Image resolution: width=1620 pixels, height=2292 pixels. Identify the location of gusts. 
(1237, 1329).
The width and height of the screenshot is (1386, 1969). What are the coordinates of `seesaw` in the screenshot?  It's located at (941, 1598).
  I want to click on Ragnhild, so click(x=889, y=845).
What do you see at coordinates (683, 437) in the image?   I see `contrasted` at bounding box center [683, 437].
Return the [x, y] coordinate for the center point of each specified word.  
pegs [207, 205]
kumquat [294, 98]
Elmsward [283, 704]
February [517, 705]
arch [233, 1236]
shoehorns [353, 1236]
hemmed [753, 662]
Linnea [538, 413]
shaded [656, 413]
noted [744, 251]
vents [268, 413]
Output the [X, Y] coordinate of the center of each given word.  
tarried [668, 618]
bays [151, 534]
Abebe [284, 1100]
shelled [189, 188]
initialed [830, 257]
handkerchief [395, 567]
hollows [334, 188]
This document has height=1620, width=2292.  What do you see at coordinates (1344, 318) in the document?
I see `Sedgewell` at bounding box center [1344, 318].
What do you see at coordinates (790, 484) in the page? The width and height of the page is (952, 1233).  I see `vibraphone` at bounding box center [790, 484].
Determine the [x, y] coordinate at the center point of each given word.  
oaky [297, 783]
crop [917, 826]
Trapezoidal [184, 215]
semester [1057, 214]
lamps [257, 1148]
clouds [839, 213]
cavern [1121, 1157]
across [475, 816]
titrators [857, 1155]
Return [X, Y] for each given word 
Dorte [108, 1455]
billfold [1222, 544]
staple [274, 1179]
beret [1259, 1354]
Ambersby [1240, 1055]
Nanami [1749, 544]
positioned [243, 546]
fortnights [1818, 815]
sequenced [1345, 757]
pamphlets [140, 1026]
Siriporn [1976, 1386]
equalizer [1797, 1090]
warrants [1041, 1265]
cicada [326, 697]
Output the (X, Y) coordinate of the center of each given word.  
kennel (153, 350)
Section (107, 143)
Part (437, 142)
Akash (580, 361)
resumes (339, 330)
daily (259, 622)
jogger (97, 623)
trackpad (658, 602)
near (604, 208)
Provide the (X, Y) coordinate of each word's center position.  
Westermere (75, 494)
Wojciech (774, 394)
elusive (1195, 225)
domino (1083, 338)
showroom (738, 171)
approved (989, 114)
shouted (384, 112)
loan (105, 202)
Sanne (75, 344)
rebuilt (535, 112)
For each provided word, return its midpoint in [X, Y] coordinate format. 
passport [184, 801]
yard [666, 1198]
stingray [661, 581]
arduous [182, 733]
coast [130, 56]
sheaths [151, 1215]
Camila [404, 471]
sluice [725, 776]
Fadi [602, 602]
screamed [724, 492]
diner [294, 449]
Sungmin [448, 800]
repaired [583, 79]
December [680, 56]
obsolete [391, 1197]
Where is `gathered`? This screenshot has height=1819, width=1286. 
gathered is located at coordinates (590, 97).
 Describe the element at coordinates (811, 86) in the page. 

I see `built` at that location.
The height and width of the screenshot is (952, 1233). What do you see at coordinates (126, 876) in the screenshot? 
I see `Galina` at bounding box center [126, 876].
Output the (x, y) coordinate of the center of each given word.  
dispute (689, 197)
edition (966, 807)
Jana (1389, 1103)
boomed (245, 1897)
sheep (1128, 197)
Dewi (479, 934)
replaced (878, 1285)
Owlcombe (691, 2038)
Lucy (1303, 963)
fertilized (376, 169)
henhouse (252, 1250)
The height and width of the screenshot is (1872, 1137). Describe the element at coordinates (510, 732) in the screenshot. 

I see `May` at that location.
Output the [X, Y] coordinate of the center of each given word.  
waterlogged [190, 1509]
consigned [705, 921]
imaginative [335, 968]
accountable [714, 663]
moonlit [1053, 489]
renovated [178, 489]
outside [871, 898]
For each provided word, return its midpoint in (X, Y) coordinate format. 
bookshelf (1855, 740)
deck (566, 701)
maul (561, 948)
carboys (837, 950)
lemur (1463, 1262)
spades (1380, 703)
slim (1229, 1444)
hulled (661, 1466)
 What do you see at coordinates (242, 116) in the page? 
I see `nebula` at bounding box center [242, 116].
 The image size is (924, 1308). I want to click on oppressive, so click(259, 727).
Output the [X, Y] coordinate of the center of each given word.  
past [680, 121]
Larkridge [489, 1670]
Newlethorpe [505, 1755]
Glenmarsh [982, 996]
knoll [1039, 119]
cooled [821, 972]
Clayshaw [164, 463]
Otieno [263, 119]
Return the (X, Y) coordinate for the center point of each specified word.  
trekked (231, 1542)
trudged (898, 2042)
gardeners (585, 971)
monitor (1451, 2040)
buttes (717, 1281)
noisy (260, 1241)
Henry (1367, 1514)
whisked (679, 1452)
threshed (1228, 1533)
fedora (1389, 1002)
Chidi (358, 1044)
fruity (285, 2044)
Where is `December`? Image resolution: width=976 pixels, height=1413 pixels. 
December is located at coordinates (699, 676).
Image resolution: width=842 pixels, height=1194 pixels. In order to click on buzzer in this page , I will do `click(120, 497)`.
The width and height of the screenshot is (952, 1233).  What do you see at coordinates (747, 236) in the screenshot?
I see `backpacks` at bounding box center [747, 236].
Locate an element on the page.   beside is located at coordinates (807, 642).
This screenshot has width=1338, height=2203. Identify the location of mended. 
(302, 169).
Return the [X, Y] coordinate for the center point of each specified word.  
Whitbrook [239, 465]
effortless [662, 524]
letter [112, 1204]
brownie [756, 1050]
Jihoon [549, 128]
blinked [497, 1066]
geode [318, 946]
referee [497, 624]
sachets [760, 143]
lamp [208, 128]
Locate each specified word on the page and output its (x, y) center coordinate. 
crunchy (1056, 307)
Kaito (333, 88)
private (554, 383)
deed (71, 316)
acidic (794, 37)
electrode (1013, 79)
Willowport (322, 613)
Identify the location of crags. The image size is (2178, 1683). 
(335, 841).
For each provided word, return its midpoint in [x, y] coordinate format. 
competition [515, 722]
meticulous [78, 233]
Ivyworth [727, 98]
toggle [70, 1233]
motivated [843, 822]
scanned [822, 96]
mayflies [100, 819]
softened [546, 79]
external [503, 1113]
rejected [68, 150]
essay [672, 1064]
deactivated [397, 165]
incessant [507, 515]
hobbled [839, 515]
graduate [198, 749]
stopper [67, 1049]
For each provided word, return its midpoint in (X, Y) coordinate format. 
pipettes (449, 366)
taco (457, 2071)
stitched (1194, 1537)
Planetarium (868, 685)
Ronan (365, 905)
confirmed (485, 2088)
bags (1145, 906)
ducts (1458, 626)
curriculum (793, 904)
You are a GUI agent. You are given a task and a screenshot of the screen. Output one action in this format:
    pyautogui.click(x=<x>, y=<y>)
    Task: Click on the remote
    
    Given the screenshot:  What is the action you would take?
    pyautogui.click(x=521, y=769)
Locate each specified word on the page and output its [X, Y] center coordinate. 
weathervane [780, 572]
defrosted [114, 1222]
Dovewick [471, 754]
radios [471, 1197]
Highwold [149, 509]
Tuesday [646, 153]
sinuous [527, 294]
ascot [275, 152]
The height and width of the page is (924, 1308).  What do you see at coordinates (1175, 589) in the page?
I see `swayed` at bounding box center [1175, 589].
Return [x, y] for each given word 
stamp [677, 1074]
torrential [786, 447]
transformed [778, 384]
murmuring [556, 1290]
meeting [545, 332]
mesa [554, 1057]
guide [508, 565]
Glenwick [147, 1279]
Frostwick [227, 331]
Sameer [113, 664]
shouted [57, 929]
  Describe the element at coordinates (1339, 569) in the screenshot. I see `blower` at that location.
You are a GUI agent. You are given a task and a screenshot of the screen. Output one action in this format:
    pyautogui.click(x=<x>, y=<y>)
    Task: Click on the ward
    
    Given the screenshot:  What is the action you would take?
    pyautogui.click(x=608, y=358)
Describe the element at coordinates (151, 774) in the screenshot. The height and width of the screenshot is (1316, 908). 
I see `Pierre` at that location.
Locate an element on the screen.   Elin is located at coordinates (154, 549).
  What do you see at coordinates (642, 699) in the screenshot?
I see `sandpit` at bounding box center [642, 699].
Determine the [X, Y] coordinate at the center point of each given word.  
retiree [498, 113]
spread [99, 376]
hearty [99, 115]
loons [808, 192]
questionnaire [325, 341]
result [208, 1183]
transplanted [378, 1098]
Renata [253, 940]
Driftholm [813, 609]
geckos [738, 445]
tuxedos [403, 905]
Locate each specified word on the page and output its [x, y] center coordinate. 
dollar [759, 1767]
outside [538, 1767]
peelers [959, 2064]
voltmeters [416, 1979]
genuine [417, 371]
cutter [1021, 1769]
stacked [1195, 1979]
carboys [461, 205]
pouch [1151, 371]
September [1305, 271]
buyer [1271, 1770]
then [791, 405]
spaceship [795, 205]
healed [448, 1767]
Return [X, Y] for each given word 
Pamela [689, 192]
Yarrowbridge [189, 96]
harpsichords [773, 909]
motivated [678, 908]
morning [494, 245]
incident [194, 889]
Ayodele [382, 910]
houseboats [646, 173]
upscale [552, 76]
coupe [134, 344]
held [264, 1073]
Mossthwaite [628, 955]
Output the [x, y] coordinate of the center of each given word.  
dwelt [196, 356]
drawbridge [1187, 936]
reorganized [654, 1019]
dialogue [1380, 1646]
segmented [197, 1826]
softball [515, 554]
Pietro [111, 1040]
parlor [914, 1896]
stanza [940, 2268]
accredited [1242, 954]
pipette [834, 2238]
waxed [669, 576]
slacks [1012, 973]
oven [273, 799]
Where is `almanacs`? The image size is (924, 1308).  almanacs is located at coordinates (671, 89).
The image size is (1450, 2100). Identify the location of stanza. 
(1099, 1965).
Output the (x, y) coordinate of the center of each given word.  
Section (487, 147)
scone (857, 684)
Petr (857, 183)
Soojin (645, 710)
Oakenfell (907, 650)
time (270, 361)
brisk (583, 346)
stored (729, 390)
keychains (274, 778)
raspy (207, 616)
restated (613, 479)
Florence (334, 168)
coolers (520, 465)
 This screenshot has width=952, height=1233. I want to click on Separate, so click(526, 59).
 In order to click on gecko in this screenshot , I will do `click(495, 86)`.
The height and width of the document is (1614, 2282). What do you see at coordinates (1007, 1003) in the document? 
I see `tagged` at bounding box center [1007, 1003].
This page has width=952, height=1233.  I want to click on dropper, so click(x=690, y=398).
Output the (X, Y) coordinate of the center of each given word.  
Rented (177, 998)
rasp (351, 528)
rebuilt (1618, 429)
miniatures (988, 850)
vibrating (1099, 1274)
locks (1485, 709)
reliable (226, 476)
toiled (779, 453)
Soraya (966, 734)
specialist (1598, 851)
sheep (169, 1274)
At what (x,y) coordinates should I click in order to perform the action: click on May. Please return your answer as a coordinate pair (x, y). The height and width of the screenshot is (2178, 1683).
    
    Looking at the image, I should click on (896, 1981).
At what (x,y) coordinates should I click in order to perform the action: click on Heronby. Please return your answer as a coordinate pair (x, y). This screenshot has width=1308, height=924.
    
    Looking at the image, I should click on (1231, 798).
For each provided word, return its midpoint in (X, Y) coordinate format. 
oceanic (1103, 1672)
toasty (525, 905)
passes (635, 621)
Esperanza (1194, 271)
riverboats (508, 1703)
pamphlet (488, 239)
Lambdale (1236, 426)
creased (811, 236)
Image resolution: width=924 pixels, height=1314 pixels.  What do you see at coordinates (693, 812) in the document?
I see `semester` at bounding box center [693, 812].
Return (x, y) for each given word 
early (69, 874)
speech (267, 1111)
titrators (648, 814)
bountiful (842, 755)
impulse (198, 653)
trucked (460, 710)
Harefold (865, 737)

- - - -

AIM OF THE EXERCISE: Reproduce the material verbatim from the line with "reliable (226, 476)" to the line with "speech (267, 1111)", inclusive of both.

CORRECT RESULT:
reliable (226, 476)
toiled (779, 453)
Soraya (966, 734)
specialist (1598, 851)
sheep (169, 1274)
At what (x,y) coordinates should I click in order to perform the action: click on May. Please return your answer as a coordinate pair (x, y). The height and width of the screenshot is (2178, 1683).
    
    Looking at the image, I should click on (896, 1981).
At what (x,y) coordinates should I click in order to perform the action: click on Heronby. Please return your answer as a coordinate pair (x, y). This screenshot has width=1308, height=924.
    
    Looking at the image, I should click on (1231, 798).
For each provided word, return its midpoint in (X, Y) coordinate format. 
oceanic (1103, 1672)
toasty (525, 905)
passes (635, 621)
Esperanza (1194, 271)
riverboats (508, 1703)
pamphlet (488, 239)
Lambdale (1236, 426)
creased (811, 236)
Image resolution: width=924 pixels, height=1314 pixels.  What do you see at coordinates (693, 812) in the document?
I see `semester` at bounding box center [693, 812].
Return (x, y) for each given word 
early (69, 874)
speech (267, 1111)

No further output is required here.